## GIVEN DATA

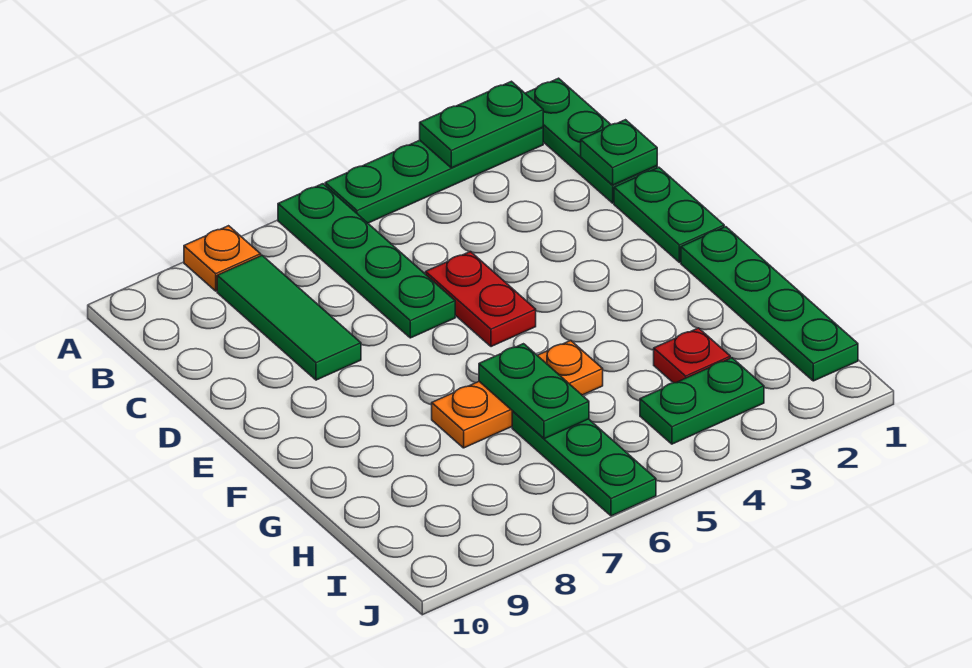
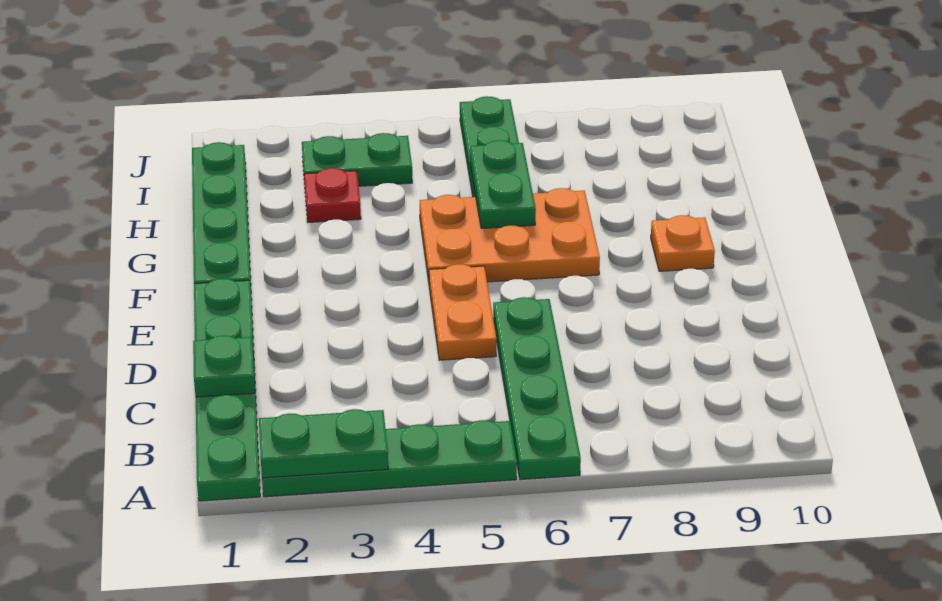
orange plate A8 level 1 -> orange plate F9 level 1
green tile B8:D8 level 1 -> none
red plate D5:E5 level 1 -> orange plate D5:E5 level 1
orange plate G5:G7 level 1 -> orange plate F5:G7 level 1

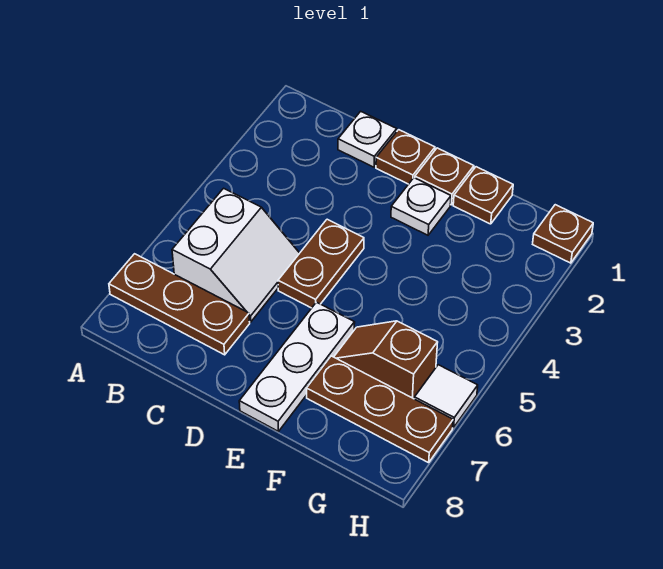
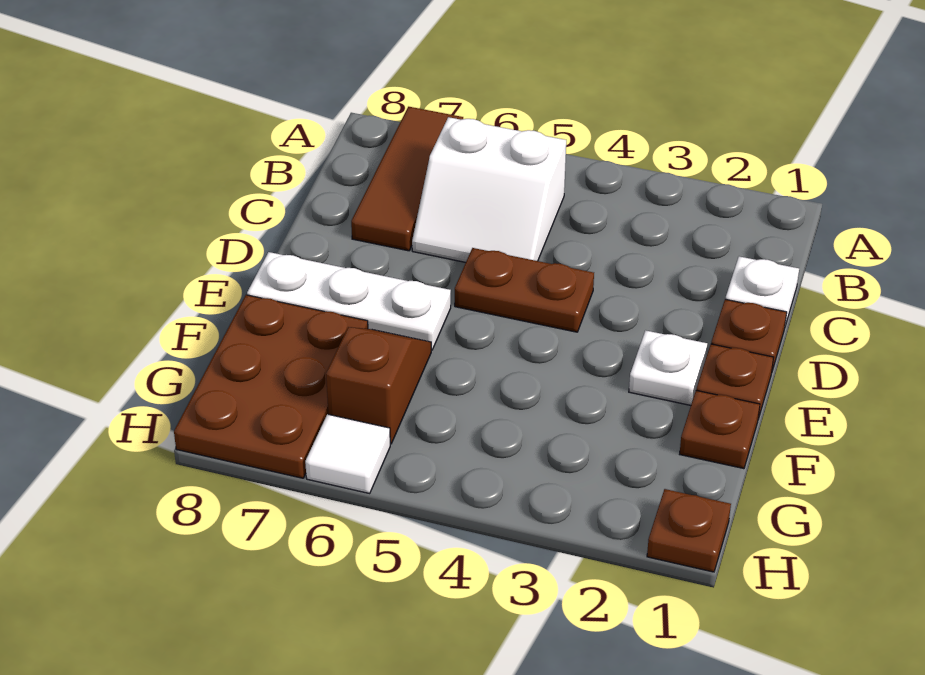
brown plate A7:C7 level 1 -> brown tile A7:C7 level 1
brown plate F7:H7 level 1 -> brown plate F7:H8 level 1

## WHAT YOU SHOULD DO
Set down the line that contains "brown plate A7:C7" exactly. Do the same for each later line of the data, through the end, and add nothing.

## EXERCISE SOLUTION
brown plate A7:C7 level 1 -> brown tile A7:C7 level 1
brown plate F7:H7 level 1 -> brown plate F7:H8 level 1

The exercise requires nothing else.